Down to the last line below, write out every line exactly, starting with the one that contains "none -> white 2x2 slope [324,124,424,209]" and leaving out the pictures.

■ ■ ■ ■

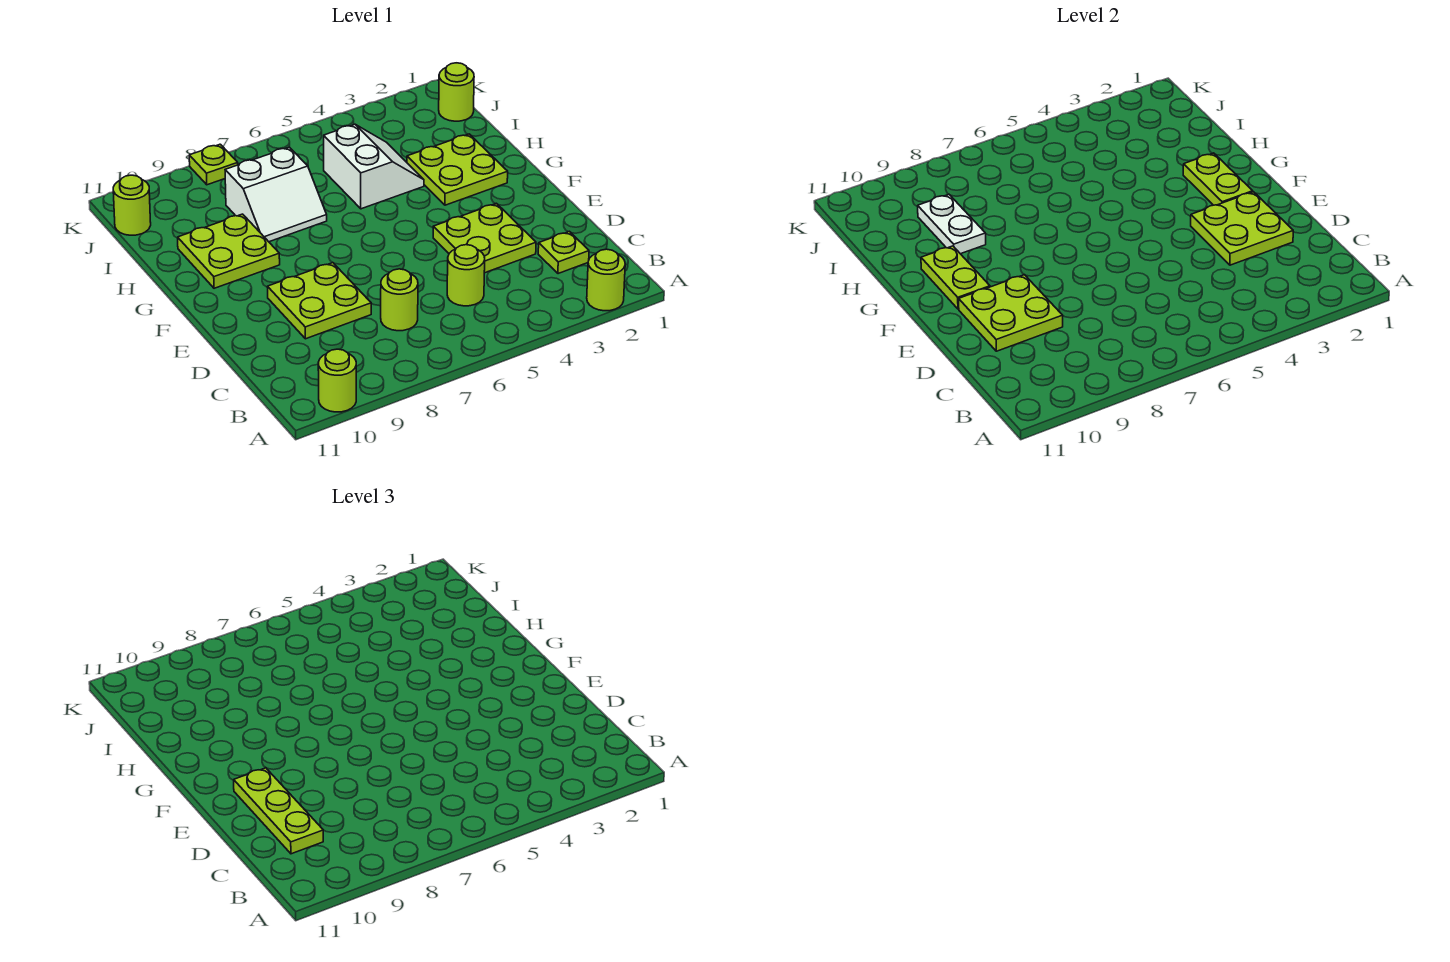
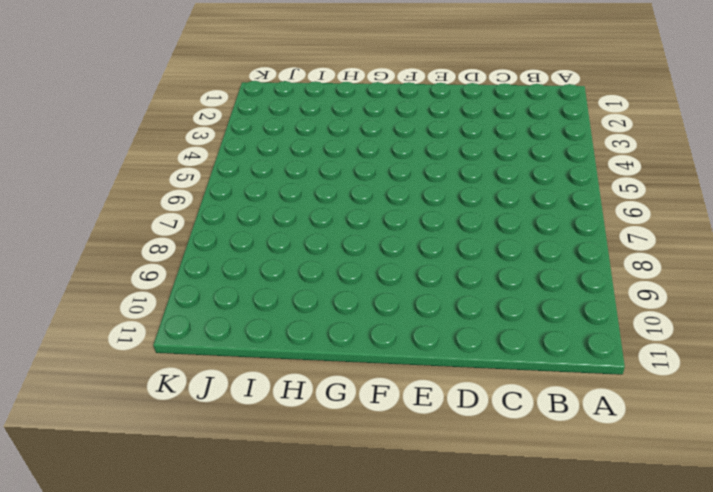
none -> lime 1x1 round brick [587,249,625,311]
none -> lime 1x1 round brick [318,349,356,412]
none -> lime 1x1 plate [538,231,589,274]

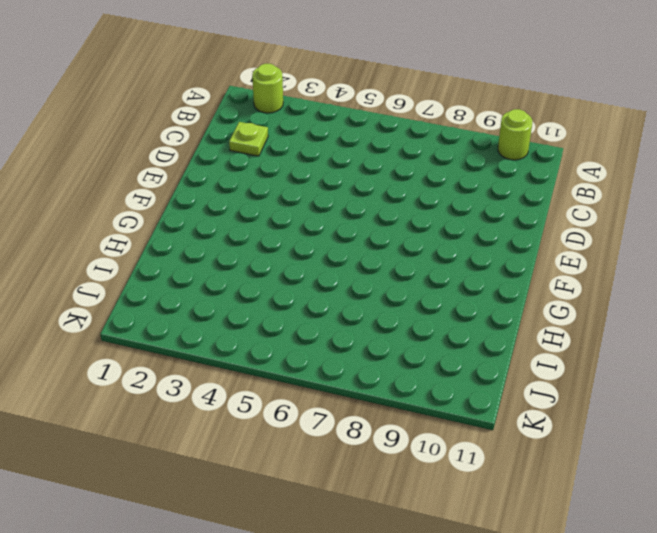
none -> lime 1x1 round brick [447,245,485,306]
none -> lime 1x1 round brick [381,269,418,331]
none -> lime 2x2 plate [433,203,536,273]

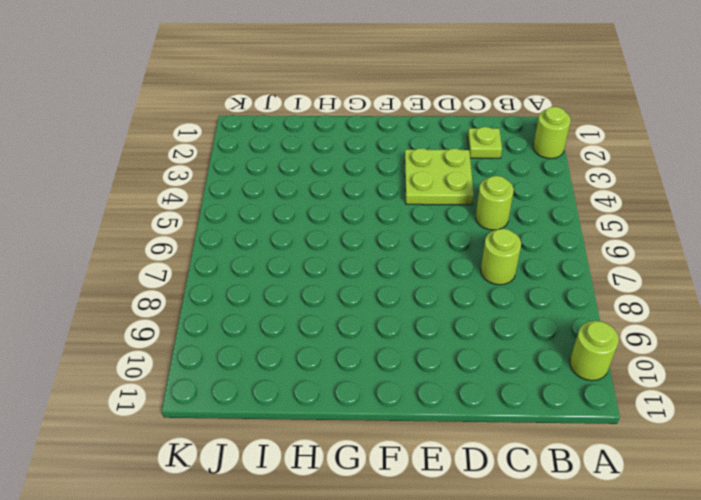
none -> lime 2x2 plate [268,263,371,339]
none -> lime 2x2 plate [407,134,508,205]
none -> lime 2x2 plate [178,214,280,288]

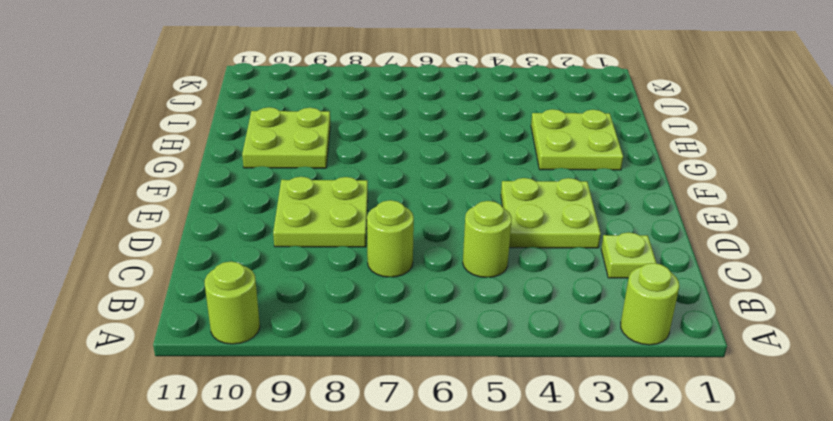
none -> white 2x2 slope [324,124,424,209]
none -> white 2x2 slope [225,147,327,242]
none -> lime 1x1 round brick [439,63,474,121]

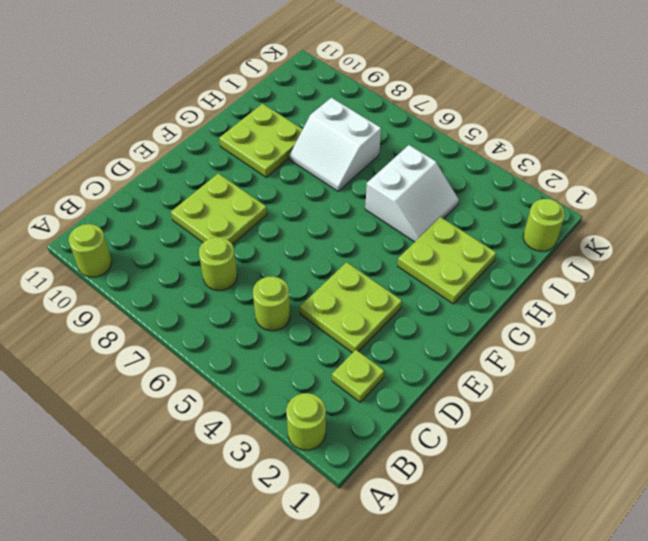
none -> lime 1x1 round brick [113,175,151,235]
none -> lime 1x1 plate [189,144,238,185]
none -> lime 2x2 plate [1191,192,1293,265]

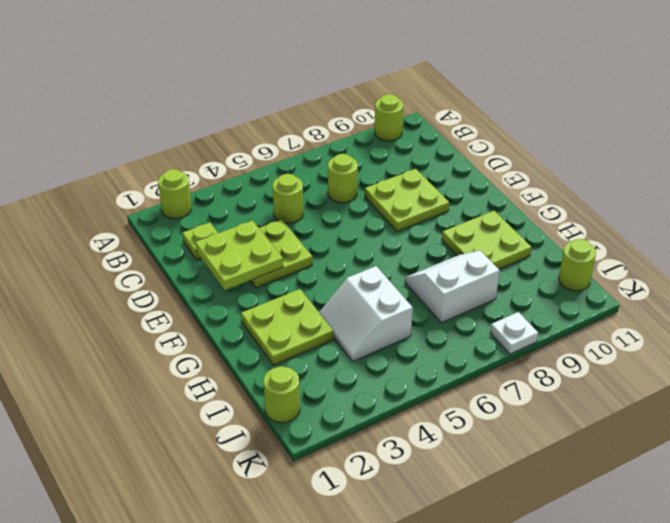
white 1x1 plate [490,312,538,354] -> lime 1x1 plate [189,144,238,185]
none -> lime 2x2 plate [959,275,1063,351]
none -> lime 1x2 plate [1183,153,1253,205]
none -> lime 1x2 plate [921,246,990,309]

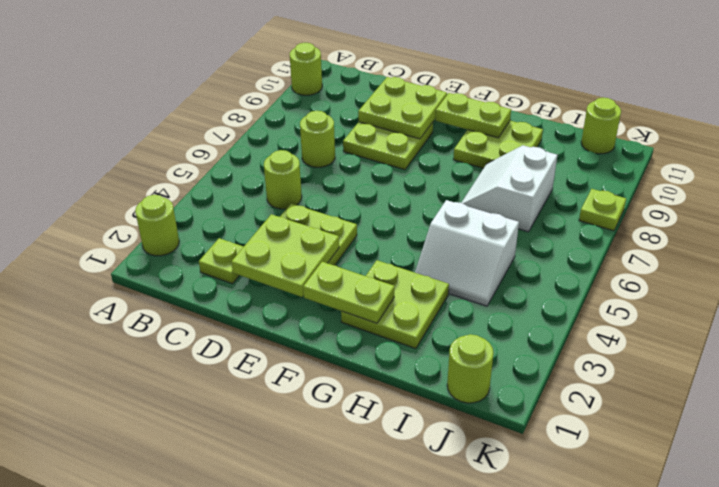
none -> white 1x2 plate [918,195,986,254]
none -> lime 1x3 plate [234,768,323,854]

■ ■ ■ ■

TASK RESPONSE:
none -> white 2x2 slope [324,124,424,209]
none -> white 2x2 slope [225,147,327,242]
none -> lime 1x1 round brick [439,63,474,121]

none -> lime 1x1 round brick [113,175,151,235]
none -> lime 1x1 plate [189,144,238,185]
none -> lime 2x2 plate [1191,192,1293,265]

white 1x1 plate [490,312,538,354] -> lime 1x1 plate [189,144,238,185]
none -> lime 2x2 plate [959,275,1063,351]
none -> lime 1x2 plate [1183,153,1253,205]
none -> lime 1x2 plate [921,246,990,309]

none -> white 1x2 plate [918,195,986,254]
none -> lime 1x3 plate [234,768,323,854]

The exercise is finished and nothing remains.